GIVEN RECORDS>
^^^^^^^^^^^^^^^^

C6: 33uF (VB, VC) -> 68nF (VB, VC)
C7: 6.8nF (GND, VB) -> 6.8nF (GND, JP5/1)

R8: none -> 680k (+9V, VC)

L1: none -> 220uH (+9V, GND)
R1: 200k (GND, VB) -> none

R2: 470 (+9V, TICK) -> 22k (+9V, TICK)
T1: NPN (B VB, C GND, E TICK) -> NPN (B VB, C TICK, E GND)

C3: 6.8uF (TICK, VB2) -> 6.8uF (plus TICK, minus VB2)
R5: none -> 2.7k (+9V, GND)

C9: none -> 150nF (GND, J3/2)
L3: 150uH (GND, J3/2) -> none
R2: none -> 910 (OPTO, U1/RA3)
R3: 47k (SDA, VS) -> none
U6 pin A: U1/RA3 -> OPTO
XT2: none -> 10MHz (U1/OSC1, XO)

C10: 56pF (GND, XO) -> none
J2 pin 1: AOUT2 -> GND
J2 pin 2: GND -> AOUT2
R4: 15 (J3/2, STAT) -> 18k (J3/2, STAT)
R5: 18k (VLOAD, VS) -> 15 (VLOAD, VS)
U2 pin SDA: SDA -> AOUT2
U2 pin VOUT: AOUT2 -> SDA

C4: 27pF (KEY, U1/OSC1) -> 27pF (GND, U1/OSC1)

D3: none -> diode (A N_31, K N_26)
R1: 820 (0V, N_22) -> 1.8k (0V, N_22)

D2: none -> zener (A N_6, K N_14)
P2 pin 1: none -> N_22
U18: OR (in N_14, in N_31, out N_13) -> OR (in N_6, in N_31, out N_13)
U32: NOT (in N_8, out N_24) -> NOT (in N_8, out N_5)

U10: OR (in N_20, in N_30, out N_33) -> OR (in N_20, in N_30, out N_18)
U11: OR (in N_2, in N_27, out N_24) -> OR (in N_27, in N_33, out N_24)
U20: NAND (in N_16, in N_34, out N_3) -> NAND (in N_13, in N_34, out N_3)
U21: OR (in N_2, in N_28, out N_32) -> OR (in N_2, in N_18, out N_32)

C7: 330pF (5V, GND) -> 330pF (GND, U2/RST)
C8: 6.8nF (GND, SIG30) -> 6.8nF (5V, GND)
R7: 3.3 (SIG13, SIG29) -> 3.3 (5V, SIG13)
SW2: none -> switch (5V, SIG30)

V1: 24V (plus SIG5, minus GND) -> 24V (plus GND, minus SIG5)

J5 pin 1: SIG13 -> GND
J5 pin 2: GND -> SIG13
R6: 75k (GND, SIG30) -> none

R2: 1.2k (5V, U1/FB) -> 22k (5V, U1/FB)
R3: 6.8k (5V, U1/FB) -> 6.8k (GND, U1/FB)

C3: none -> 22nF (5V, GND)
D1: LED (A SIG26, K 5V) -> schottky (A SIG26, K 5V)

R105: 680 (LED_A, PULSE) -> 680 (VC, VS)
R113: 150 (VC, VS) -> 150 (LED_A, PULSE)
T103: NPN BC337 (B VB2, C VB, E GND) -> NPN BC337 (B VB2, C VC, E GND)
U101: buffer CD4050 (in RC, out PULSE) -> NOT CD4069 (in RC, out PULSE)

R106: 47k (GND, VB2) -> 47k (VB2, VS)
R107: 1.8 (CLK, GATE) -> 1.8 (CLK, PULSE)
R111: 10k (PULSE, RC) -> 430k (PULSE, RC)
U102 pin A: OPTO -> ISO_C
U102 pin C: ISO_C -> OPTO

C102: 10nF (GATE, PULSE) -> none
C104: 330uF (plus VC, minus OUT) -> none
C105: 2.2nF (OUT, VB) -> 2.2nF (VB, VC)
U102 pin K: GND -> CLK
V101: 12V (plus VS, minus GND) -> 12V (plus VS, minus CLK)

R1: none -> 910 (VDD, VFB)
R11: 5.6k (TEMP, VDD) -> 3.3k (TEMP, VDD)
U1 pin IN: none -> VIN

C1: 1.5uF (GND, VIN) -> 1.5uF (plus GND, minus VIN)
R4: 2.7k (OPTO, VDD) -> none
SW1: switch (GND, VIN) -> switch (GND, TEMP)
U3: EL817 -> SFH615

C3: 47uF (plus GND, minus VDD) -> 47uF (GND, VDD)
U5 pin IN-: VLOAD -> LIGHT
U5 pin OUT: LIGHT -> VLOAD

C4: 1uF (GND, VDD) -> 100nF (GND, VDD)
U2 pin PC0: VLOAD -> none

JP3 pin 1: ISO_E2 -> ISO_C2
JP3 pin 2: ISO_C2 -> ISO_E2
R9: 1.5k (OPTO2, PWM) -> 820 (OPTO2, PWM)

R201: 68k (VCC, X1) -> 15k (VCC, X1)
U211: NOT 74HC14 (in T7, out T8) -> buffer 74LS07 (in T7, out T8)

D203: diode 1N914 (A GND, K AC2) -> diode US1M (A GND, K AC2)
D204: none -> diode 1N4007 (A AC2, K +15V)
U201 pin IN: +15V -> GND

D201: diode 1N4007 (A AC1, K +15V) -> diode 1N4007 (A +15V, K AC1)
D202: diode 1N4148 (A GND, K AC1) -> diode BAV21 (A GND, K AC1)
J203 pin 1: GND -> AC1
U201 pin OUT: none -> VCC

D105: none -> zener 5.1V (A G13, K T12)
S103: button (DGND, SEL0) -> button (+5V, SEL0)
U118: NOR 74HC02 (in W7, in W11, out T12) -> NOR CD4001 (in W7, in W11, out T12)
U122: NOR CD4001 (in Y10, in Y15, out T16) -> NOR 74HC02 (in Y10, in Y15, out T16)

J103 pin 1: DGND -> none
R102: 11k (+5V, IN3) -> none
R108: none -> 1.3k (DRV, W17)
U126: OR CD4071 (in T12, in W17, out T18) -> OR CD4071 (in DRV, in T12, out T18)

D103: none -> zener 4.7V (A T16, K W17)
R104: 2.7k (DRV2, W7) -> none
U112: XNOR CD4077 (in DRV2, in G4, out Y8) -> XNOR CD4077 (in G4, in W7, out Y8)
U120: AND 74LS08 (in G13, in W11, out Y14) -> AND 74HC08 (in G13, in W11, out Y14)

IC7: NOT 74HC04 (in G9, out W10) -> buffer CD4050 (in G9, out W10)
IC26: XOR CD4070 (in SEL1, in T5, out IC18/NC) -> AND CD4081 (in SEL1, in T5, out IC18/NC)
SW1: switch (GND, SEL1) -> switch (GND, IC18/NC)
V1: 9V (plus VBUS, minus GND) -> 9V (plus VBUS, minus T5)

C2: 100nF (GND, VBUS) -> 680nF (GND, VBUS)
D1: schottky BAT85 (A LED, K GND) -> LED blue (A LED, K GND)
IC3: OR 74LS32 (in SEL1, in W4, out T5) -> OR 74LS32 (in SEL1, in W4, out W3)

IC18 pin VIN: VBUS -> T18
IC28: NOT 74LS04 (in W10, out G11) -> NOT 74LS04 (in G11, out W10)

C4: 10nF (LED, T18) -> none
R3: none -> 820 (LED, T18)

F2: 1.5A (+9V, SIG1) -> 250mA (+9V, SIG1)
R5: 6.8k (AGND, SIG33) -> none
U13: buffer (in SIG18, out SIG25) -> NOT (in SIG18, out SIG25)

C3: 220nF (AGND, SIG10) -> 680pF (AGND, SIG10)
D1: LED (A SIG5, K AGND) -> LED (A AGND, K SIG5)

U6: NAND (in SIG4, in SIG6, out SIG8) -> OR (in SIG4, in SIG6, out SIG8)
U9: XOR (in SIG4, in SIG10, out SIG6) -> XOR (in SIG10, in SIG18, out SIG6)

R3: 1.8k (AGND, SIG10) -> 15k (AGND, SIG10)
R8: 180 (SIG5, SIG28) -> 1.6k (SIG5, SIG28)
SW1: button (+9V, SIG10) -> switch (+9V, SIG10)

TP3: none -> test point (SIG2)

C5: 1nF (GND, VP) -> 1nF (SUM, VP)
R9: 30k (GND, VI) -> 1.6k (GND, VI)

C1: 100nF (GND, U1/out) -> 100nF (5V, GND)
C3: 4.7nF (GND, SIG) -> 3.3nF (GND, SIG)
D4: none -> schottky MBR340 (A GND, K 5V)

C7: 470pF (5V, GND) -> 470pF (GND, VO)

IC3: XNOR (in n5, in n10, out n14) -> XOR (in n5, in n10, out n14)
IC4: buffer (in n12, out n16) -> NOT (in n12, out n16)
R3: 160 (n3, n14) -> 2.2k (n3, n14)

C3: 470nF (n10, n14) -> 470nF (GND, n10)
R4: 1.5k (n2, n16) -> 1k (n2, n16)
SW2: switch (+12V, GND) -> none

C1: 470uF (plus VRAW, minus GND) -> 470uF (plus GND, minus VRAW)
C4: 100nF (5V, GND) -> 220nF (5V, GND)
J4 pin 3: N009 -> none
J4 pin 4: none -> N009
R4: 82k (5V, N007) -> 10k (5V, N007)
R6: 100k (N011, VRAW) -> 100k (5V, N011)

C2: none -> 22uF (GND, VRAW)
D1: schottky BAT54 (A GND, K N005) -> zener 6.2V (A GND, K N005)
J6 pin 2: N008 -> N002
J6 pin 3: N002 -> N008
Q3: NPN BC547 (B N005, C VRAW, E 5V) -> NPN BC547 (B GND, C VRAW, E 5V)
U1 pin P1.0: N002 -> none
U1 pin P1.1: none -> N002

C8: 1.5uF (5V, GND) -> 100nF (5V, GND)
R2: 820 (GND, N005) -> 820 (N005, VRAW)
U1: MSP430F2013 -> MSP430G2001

^^^^^^^^^^^^^^^^

EXERCISE INSTRUCTIONS>
Repeat, word for word, the lines above between the line holding "D202: diode 1N4148" and the line holding "D4: none -> schottky MBR340 (A GND, K 5V)", inclusive; omit everything else.

TASK OUTPUT>
D202: diode 1N4148 (A GND, K AC1) -> diode BAV21 (A GND, K AC1)
J203 pin 1: GND -> AC1
U201 pin OUT: none -> VCC

D105: none -> zener 5.1V (A G13, K T12)
S103: button (DGND, SEL0) -> button (+5V, SEL0)
U118: NOR 74HC02 (in W7, in W11, out T12) -> NOR CD4001 (in W7, in W11, out T12)
U122: NOR CD4001 (in Y10, in Y15, out T16) -> NOR 74HC02 (in Y10, in Y15, out T16)

J103 pin 1: DGND -> none
R102: 11k (+5V, IN3) -> none
R108: none -> 1.3k (DRV, W17)
U126: OR CD4071 (in T12, in W17, out T18) -> OR CD4071 (in DRV, in T12, out T18)

D103: none -> zener 4.7V (A T16, K W17)
R104: 2.7k (DRV2, W7) -> none
U112: XNOR CD4077 (in DRV2, in G4, out Y8) -> XNOR CD4077 (in G4, in W7, out Y8)
U120: AND 74LS08 (in G13, in W11, out Y14) -> AND 74HC08 (in G13, in W11, out Y14)

IC7: NOT 74HC04 (in G9, out W10) -> buffer CD4050 (in G9, out W10)
IC26: XOR CD4070 (in SEL1, in T5, out IC18/NC) -> AND CD4081 (in SEL1, in T5, out IC18/NC)
SW1: switch (GND, SEL1) -> switch (GND, IC18/NC)
V1: 9V (plus VBUS, minus GND) -> 9V (plus VBUS, minus T5)

C2: 100nF (GND, VBUS) -> 680nF (GND, VBUS)
D1: schottky BAT85 (A LED, K GND) -> LED blue (A LED, K GND)
IC3: OR 74LS32 (in SEL1, in W4, out T5) -> OR 74LS32 (in SEL1, in W4, out W3)

IC18 pin VIN: VBUS -> T18
IC28: NOT 74LS04 (in W10, out G11) -> NOT 74LS04 (in G11, out W10)

C4: 10nF (LED, T18) -> none
R3: none -> 820 (LED, T18)

F2: 1.5A (+9V, SIG1) -> 250mA (+9V, SIG1)
R5: 6.8k (AGND, SIG33) -> none
U13: buffer (in SIG18, out SIG25) -> NOT (in SIG18, out SIG25)

C3: 220nF (AGND, SIG10) -> 680pF (AGND, SIG10)
D1: LED (A SIG5, K AGND) -> LED (A AGND, K SIG5)

U6: NAND (in SIG4, in SIG6, out SIG8) -> OR (in SIG4, in SIG6, out SIG8)
U9: XOR (in SIG4, in SIG10, out SIG6) -> XOR (in SIG10, in SIG18, out SIG6)

R3: 1.8k (AGND, SIG10) -> 15k (AGND, SIG10)
R8: 180 (SIG5, SIG28) -> 1.6k (SIG5, SIG28)
SW1: button (+9V, SIG10) -> switch (+9V, SIG10)

TP3: none -> test point (SIG2)

C5: 1nF (GND, VP) -> 1nF (SUM, VP)
R9: 30k (GND, VI) -> 1.6k (GND, VI)

C1: 100nF (GND, U1/out) -> 100nF (5V, GND)
C3: 4.7nF (GND, SIG) -> 3.3nF (GND, SIG)
D4: none -> schottky MBR340 (A GND, K 5V)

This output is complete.